**Assigned task:** Leaving out the images, please reproduce each line below exactly.

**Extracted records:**

--------------------------------

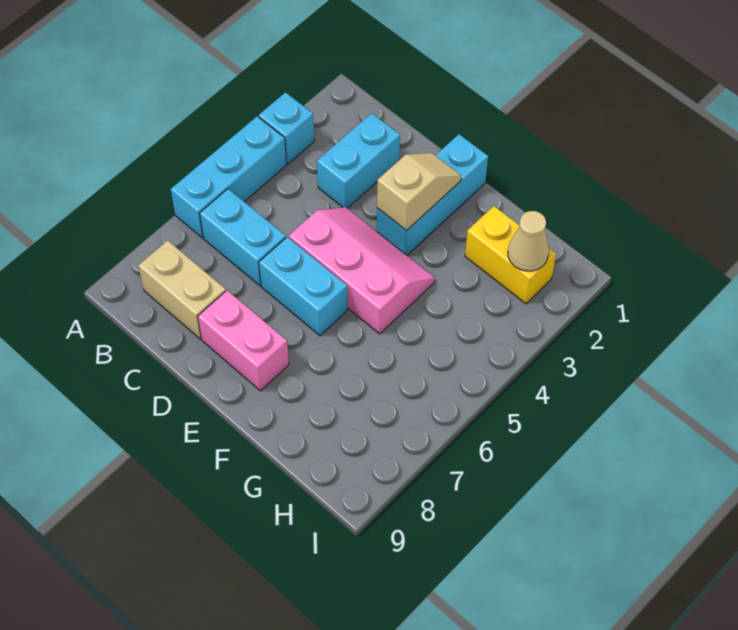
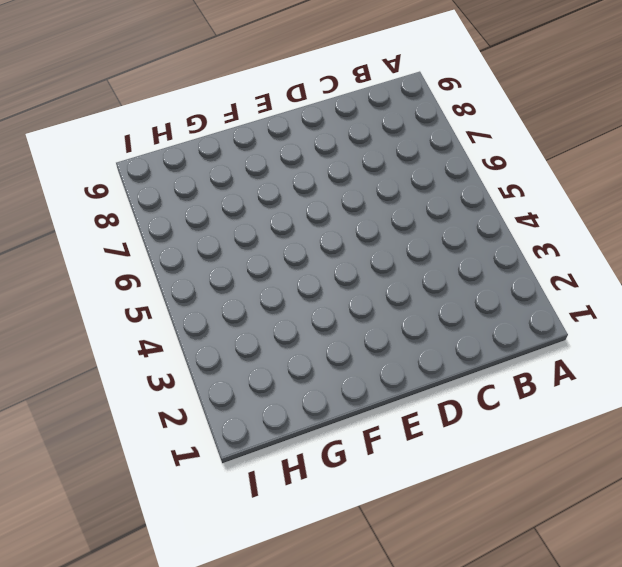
none -> cyan 1x1 brick [259,92,314,164]
none -> cyan 1x3 brick [171,116,287,238]
none -> cyan 1x2 brick [200,189,286,286]

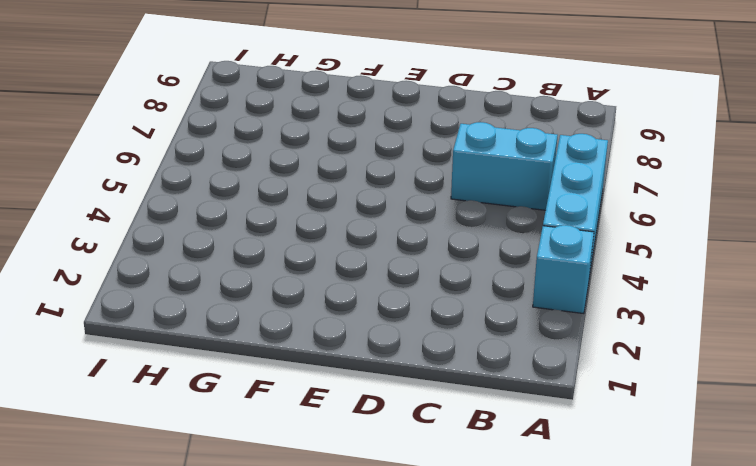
none -> tan 1x2 brick [138,240,226,339]
none -> cyan 1x2 brick [317,113,400,208]
none -> pink 2x3 slope [289,207,435,334]

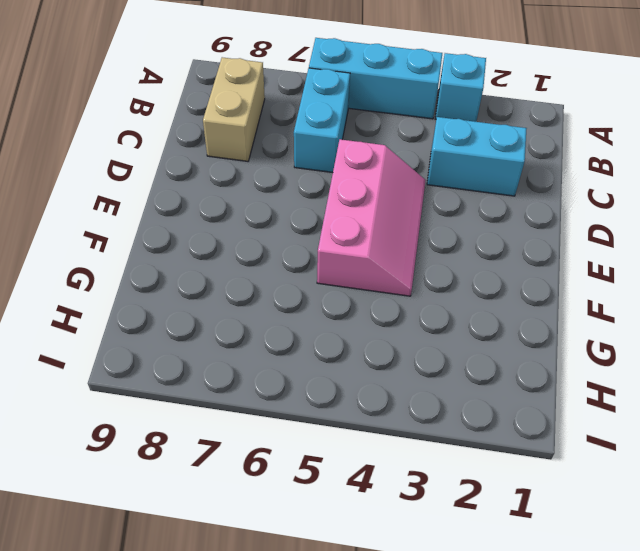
none -> cyan 1x2 brick [259,237,348,336]
none -> pink 1x2 brick [198,291,289,391]
none -> cyan 1x3 brick [377,134,488,255]

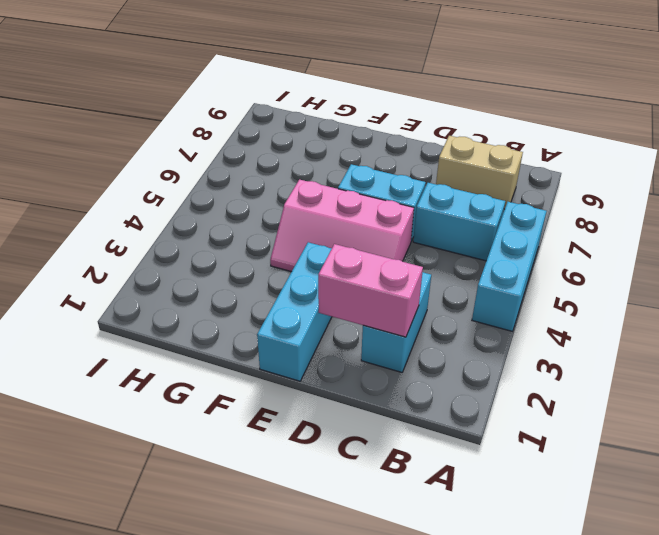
pink 1x2 brick [318,244,423,337] -> pink 1x2 brick moved to [198,291,289,391]
none -> cyan 1x1 brick [259,92,314,164]
none -> yellow 1x2 brick [465,206,556,304]
none -> tan 1x2 slope [377,153,461,231]

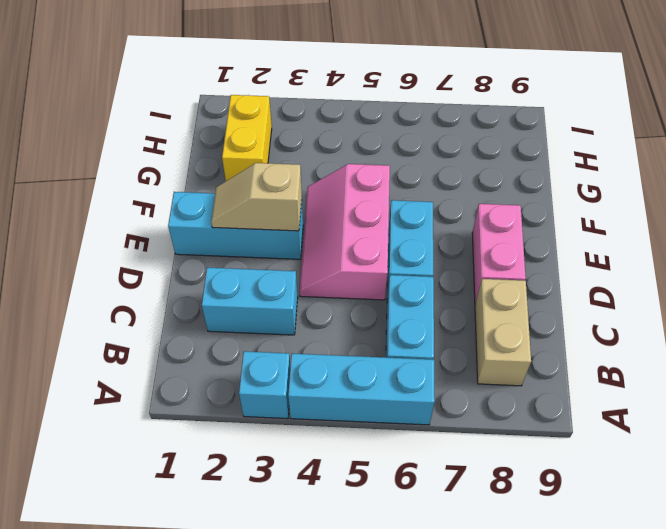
none -> tan 1x1 cone [508,211,549,271]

--------------------------------

**Output of the task:**
none -> cyan 1x1 brick [259,92,314,164]
none -> cyan 1x3 brick [171,116,287,238]
none -> cyan 1x2 brick [200,189,286,286]

none -> tan 1x2 brick [138,240,226,339]
none -> cyan 1x2 brick [317,113,400,208]
none -> pink 2x3 slope [289,207,435,334]

none -> cyan 1x2 brick [259,237,348,336]
none -> pink 1x2 brick [198,291,289,391]
none -> cyan 1x3 brick [377,134,488,255]

pink 1x2 brick [318,244,423,337] -> pink 1x2 brick moved to [198,291,289,391]
none -> cyan 1x1 brick [259,92,314,164]
none -> yellow 1x2 brick [465,206,556,304]
none -> tan 1x2 slope [377,153,461,231]

none -> tan 1x1 cone [508,211,549,271]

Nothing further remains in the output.